● TASK OBJECTIVE: Return the lines of the data below starting at the one holding "blue star: (378, 57) -> (214, 98), moved" and ending at the one holding "gray circle: (115, 83) -> (134, 77), moved", word for word, leaving every picture out.

[Items from a dataset]
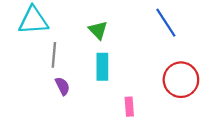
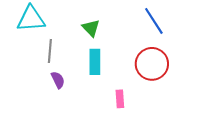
red circle: (181, 80) -> (152, 64), moved

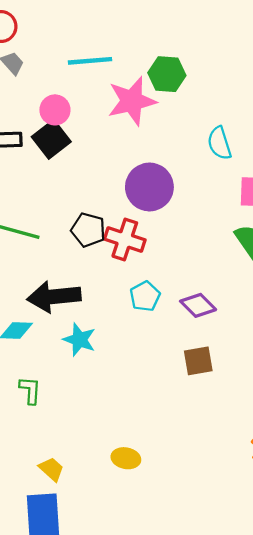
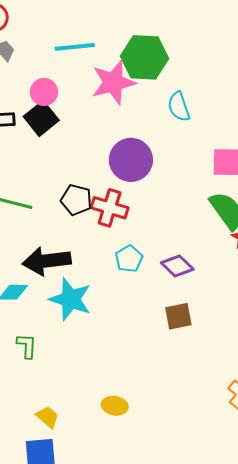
green hexagon: (167, 74) -> (145, 57), size x1.4
cyan semicircle: (219, 143) -> (179, 107), moved
cyan star: (79, 340) -> (70, 299), size x1.4

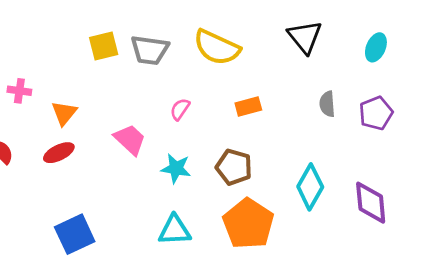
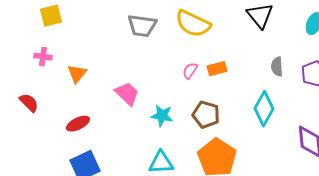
yellow square: (104, 46) -> (51, 16), moved
pink semicircle: (180, 109) -> (190, 71), moved
red ellipse: (59, 153) -> (78, 124), moved
cyan diamond: (310, 187) -> (264, 109), moved

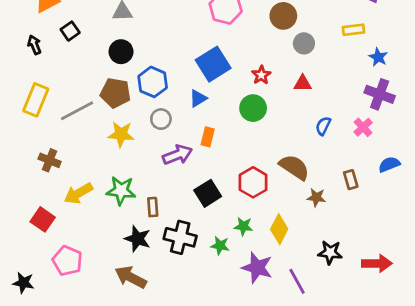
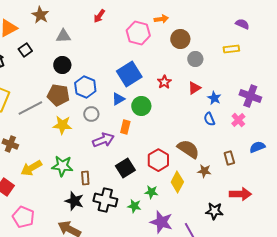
blue star: (378, 57) -> (214, 98), moved
red triangle: (303, 83) -> (194, 88), turned -32
green circle: (253, 108) -> (141, 106), moved
blue semicircle: (323, 126) -> (209, 119), turned -48
yellow diamond: (279, 229) -> (177, 182), moved
red arrow: (377, 263) -> (240, 194), moved

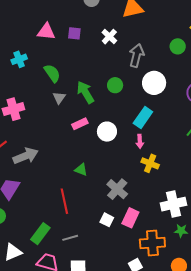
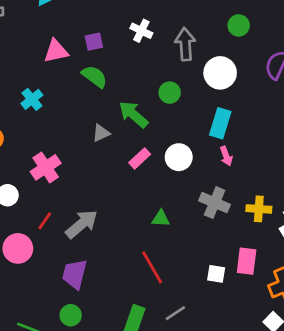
green circle: (178, 46) -> (239, 25), moved
green semicircle: (52, 73) -> (95, 77), moved
gray triangle: (59, 98) -> (101, 133), turned 48
yellow cross: (150, 163) -> (259, 209), moved
gray cross: (117, 189) -> (215, 203), moved

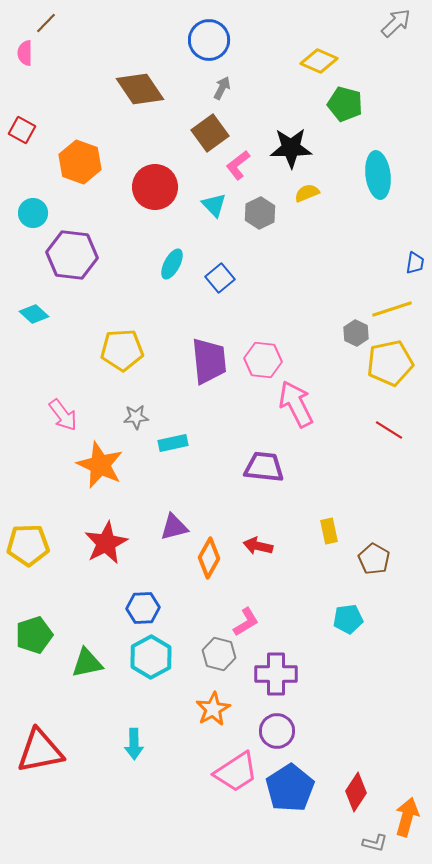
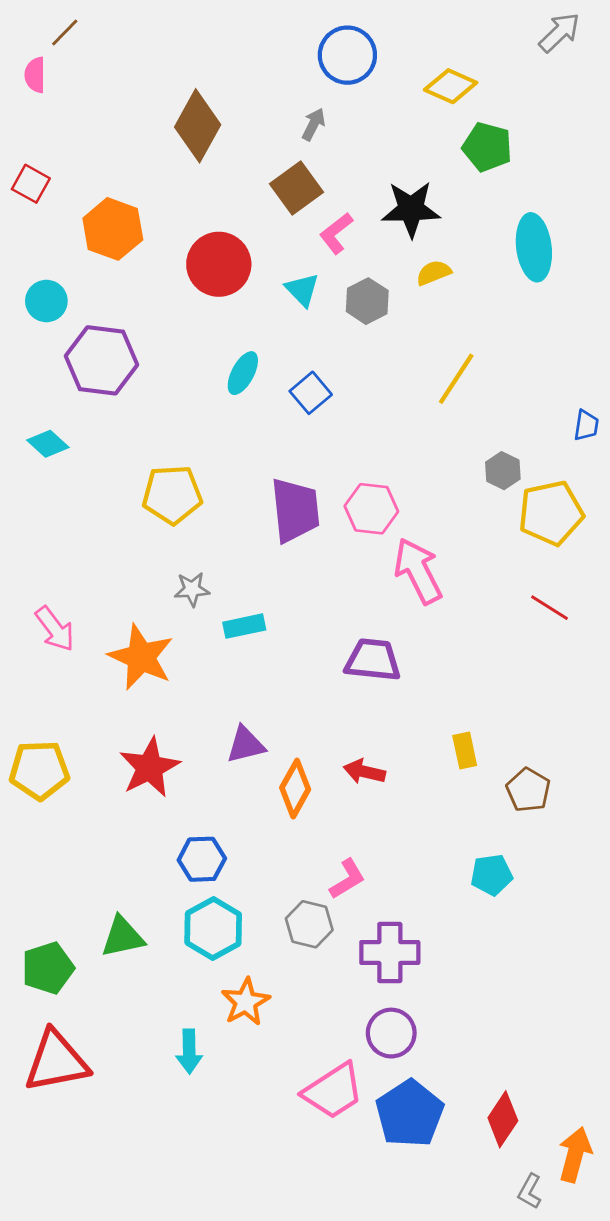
blue circle: (209, 40) -> (347, 55), moved
brown diamond: (140, 89) -> (198, 126), turned 63
blue trapezoid: (415, 263) -> (586, 425), moved
yellow line: (392, 309) -> (456, 379), moved, turned -39
pink arrow: (63, 415) -> (55, 629), moved
green pentagon: (34, 635) -> (48, 968), moved
orange star: (213, 709) -> (246, 1002), moved
gray L-shape: (375, 843) -> (530, 1191), turned 105

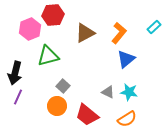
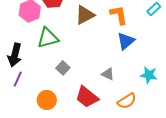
orange L-shape: (119, 33) -> (119, 15), turned -50
cyan star: (129, 92) -> (149, 75), moved
orange circle: (57, 106) -> (47, 100), moved

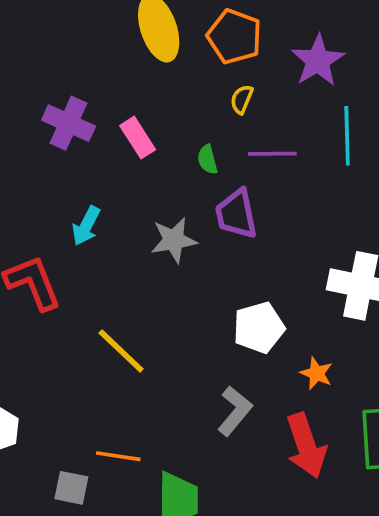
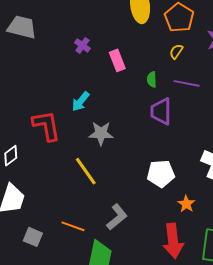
purple cross: (69, 123) -> (82, 45), size x0.6
gray star: (174, 240) -> (101, 133), moved
gray L-shape: (235, 411) -> (117, 217), moved
gray square: (71, 488) -> (33, 237), moved

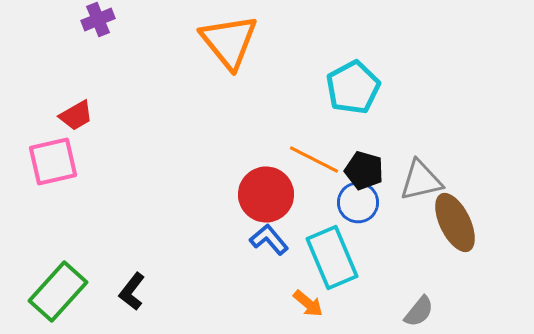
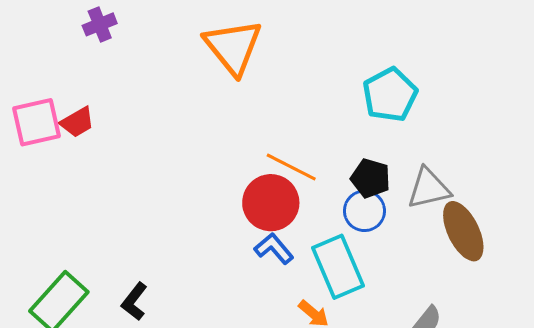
cyan pentagon: (353, 87) -> (390, 95), moved
orange line: (314, 159) -> (291, 167), moved
pink square: (53, 161) -> (37, 122), moved

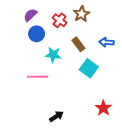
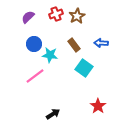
red cross: (60, 20) -> (56, 14), moved, turned 32
blue circle: (37, 34) -> (34, 44), moved
pink line: (38, 77) -> (35, 76), turned -36

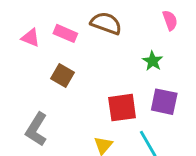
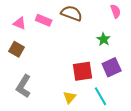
brown square: (62, 76) -> (17, 49), moved
purple square: (164, 102) -> (112, 67), turned -36

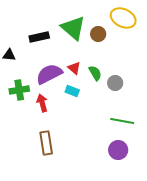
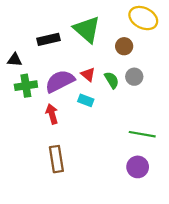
brown circle: (98, 34) -> (124, 46), moved
gray circle: (115, 83) -> (134, 77), moved
green cross: (19, 90) -> (26, 86), moved

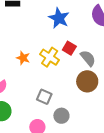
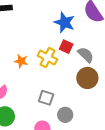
blue star: (59, 18) -> (64, 22), moved

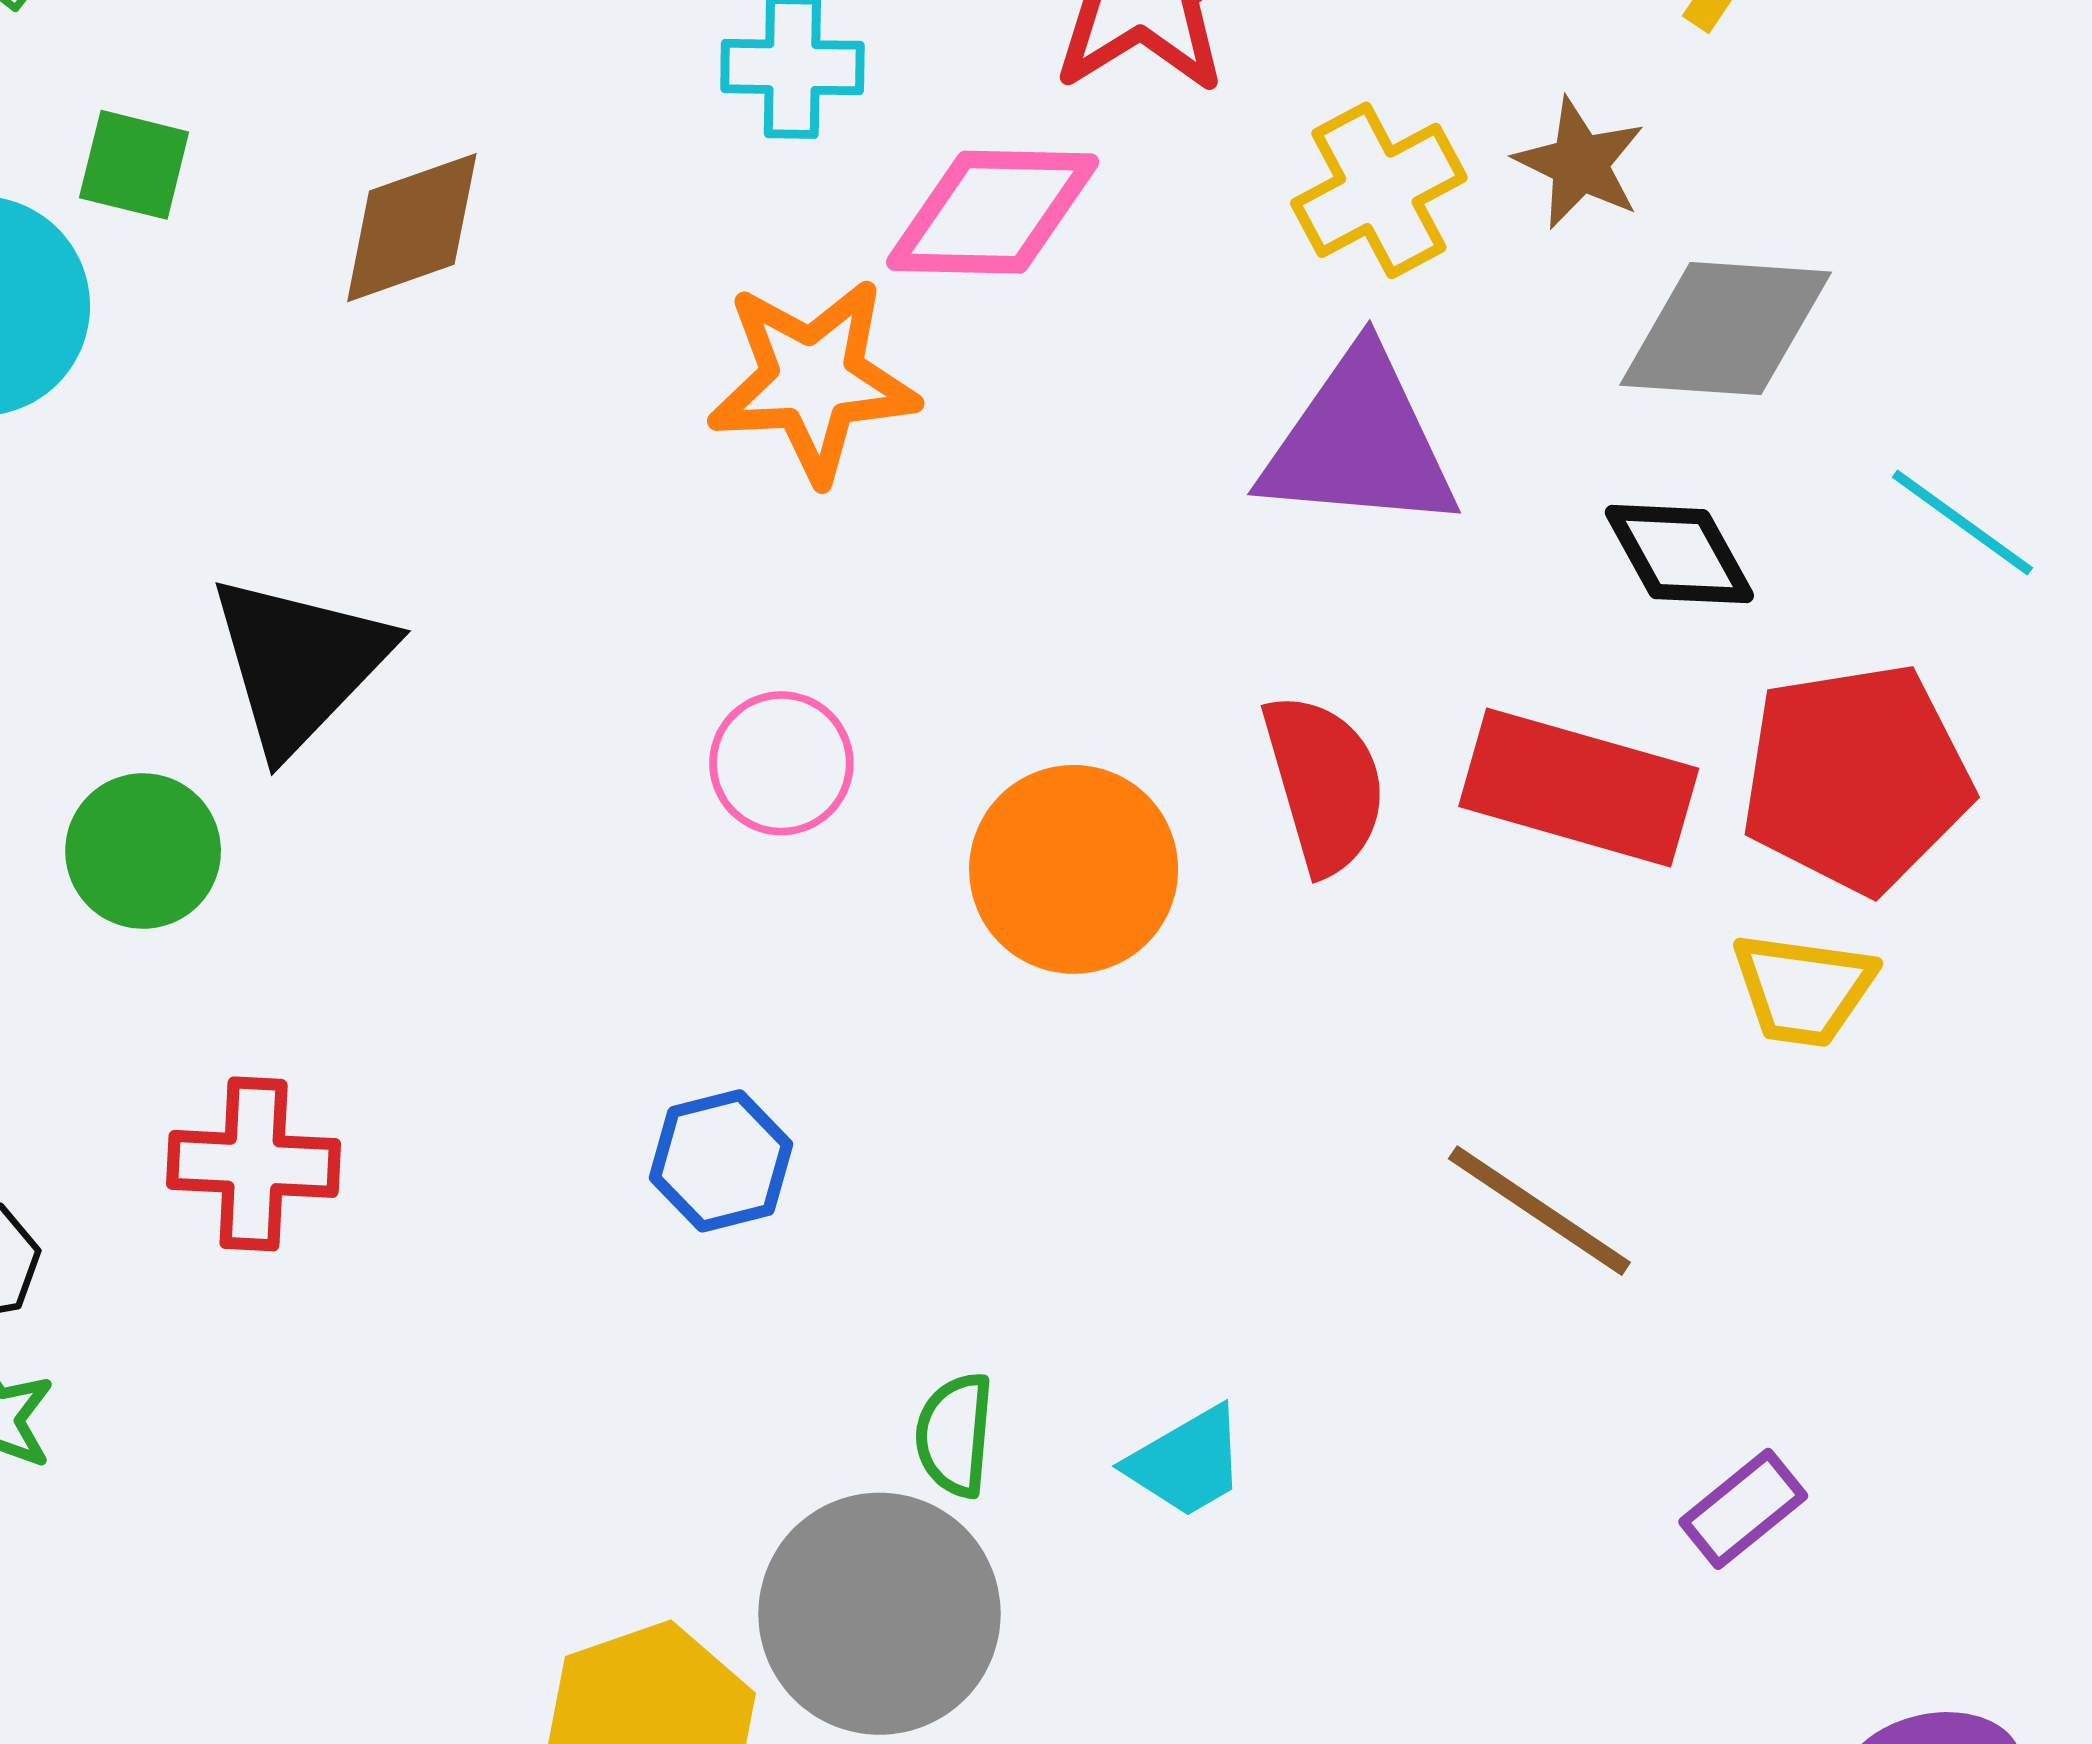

● TASK OUTPUT:
blue star: (378, 57) -> (214, 98), moved
red triangle: (303, 83) -> (194, 88), turned -32
green circle: (253, 108) -> (141, 106), moved
blue semicircle: (323, 126) -> (209, 119), turned -48
yellow diamond: (279, 229) -> (177, 182), moved
red arrow: (377, 263) -> (240, 194), moved

green circle: (178, 46) -> (239, 25), moved
green semicircle: (52, 73) -> (95, 77), moved
gray triangle: (59, 98) -> (101, 133), turned 48
yellow cross: (150, 163) -> (259, 209), moved
gray cross: (117, 189) -> (215, 203), moved

blue circle: (209, 40) -> (347, 55), moved
brown diamond: (140, 89) -> (198, 126), turned 63
blue trapezoid: (415, 263) -> (586, 425), moved
yellow line: (392, 309) -> (456, 379), moved, turned -39
pink arrow: (63, 415) -> (55, 629), moved
green pentagon: (34, 635) -> (48, 968), moved
orange star: (213, 709) -> (246, 1002), moved
gray L-shape: (375, 843) -> (530, 1191), turned 105

orange L-shape: (119, 33) -> (119, 15), turned -50
cyan star: (129, 92) -> (149, 75), moved
orange circle: (57, 106) -> (47, 100), moved

purple cross: (69, 123) -> (82, 45), size x0.6
gray star: (174, 240) -> (101, 133), moved
gray L-shape: (235, 411) -> (117, 217), moved
gray square: (71, 488) -> (33, 237), moved

cyan pentagon: (353, 87) -> (390, 95), moved
orange line: (314, 159) -> (291, 167), moved
pink square: (53, 161) -> (37, 122), moved

red cross: (60, 20) -> (56, 14), moved, turned 32
blue circle: (37, 34) -> (34, 44), moved
pink line: (38, 77) -> (35, 76), turned -36

brown square: (62, 76) -> (17, 49), moved
purple square: (164, 102) -> (112, 67), turned -36

brown circle: (98, 34) -> (124, 46), moved
gray circle: (115, 83) -> (134, 77), moved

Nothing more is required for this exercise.